» WORK TO BE COMPLETED
Below are records; the lines starting at the one with "red star: (545, 247) -> (232, 206), moved" and ending at the one with "pink semicircle: (207, 584)" must be reproduced exactly, both included. Pictures must not appear.

═════ AVAILABLE DATA

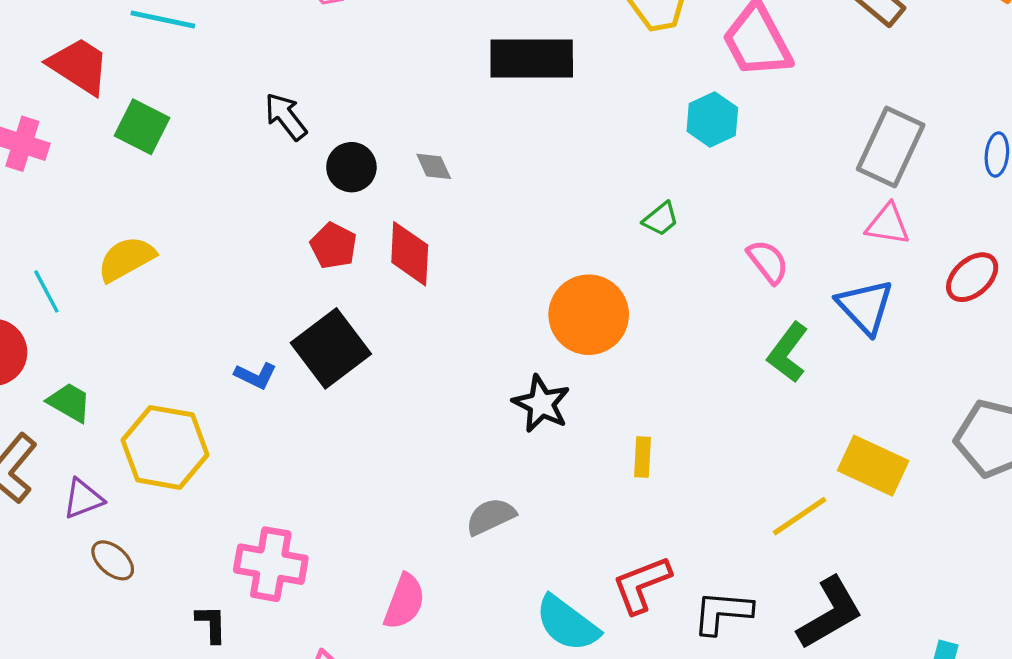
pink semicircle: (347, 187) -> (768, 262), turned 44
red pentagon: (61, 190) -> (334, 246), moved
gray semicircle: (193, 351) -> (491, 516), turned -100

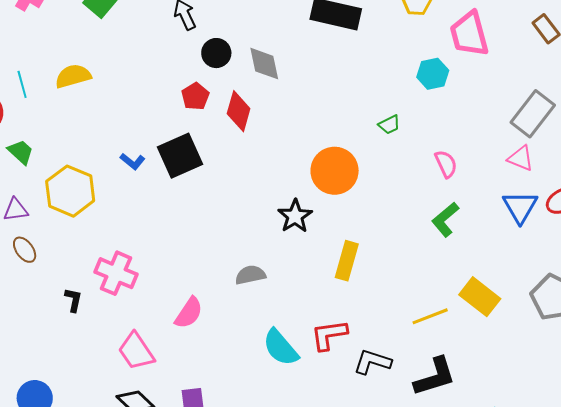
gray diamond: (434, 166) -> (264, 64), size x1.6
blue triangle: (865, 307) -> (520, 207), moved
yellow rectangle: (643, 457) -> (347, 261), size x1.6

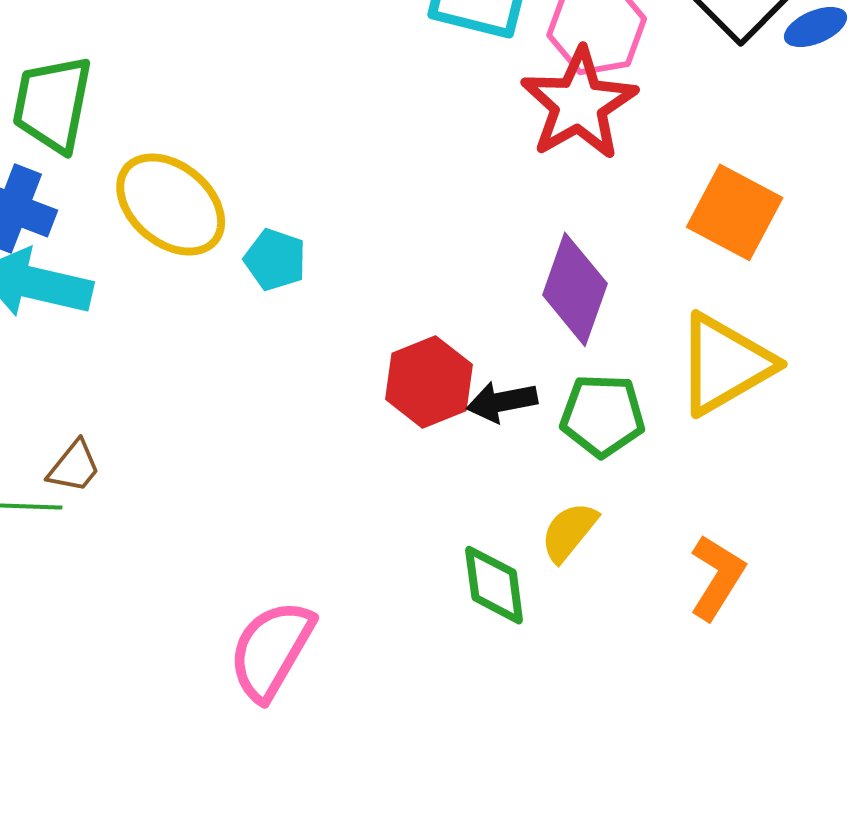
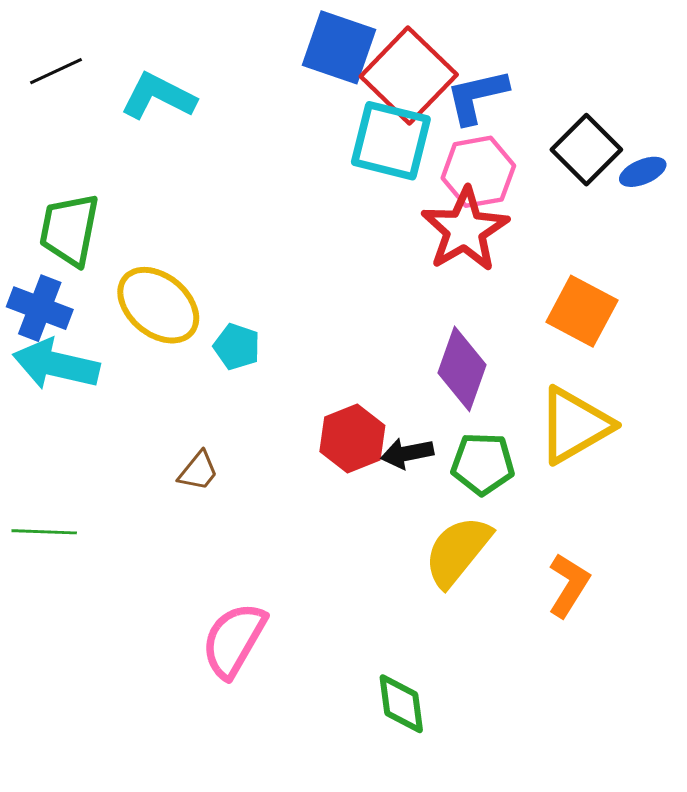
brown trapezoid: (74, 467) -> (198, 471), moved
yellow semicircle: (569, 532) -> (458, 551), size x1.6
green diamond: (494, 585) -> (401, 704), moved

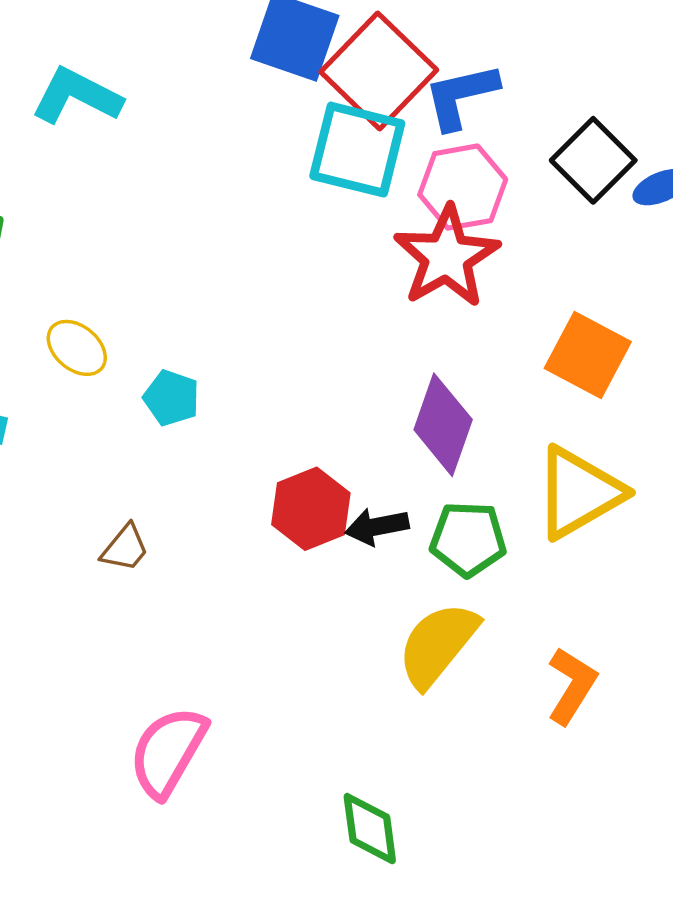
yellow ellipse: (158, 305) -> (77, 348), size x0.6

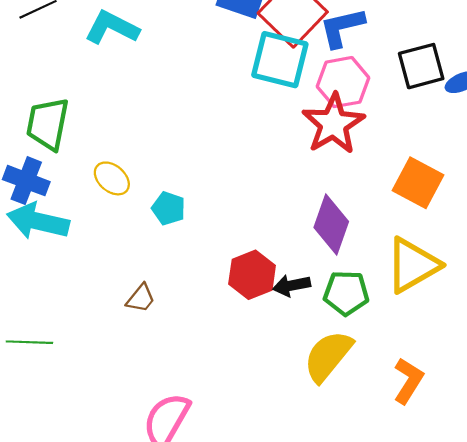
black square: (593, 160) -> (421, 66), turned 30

══════════
═════ AVAILABLE DATA

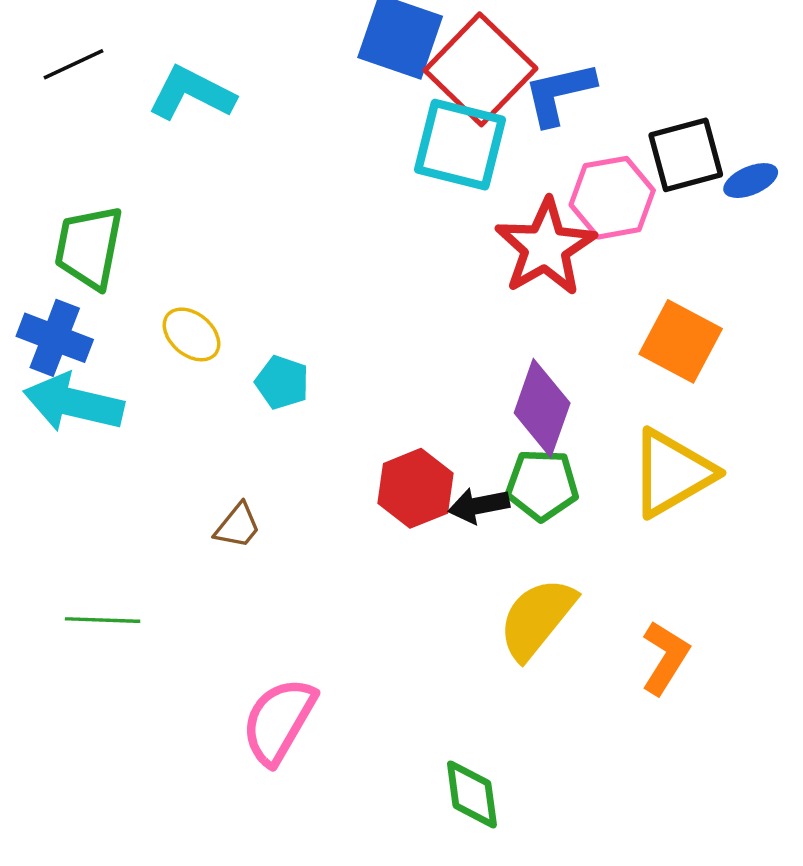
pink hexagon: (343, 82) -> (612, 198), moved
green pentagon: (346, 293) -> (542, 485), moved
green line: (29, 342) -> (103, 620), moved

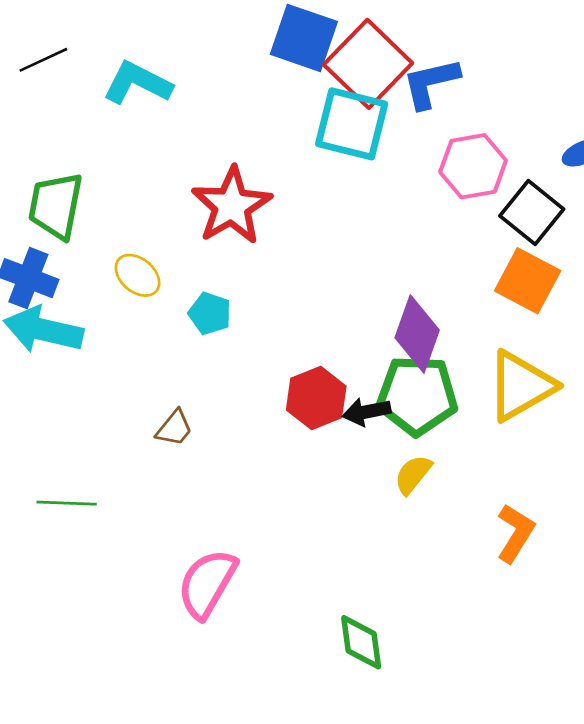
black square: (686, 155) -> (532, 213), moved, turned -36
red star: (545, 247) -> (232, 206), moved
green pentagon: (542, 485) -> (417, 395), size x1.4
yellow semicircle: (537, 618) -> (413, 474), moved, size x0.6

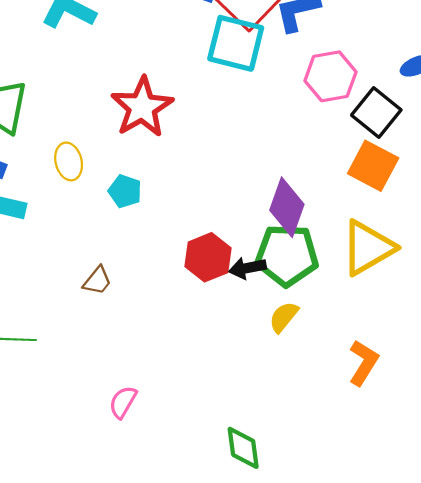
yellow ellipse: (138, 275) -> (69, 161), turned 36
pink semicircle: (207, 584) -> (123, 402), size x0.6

══════════

» TASK RESULT
red star: (545, 247) -> (232, 206), moved
green pentagon: (542, 485) -> (417, 395), size x1.4
yellow semicircle: (537, 618) -> (413, 474), moved, size x0.6

yellow ellipse: (138, 275) -> (69, 161), turned 36
pink semicircle: (207, 584) -> (123, 402), size x0.6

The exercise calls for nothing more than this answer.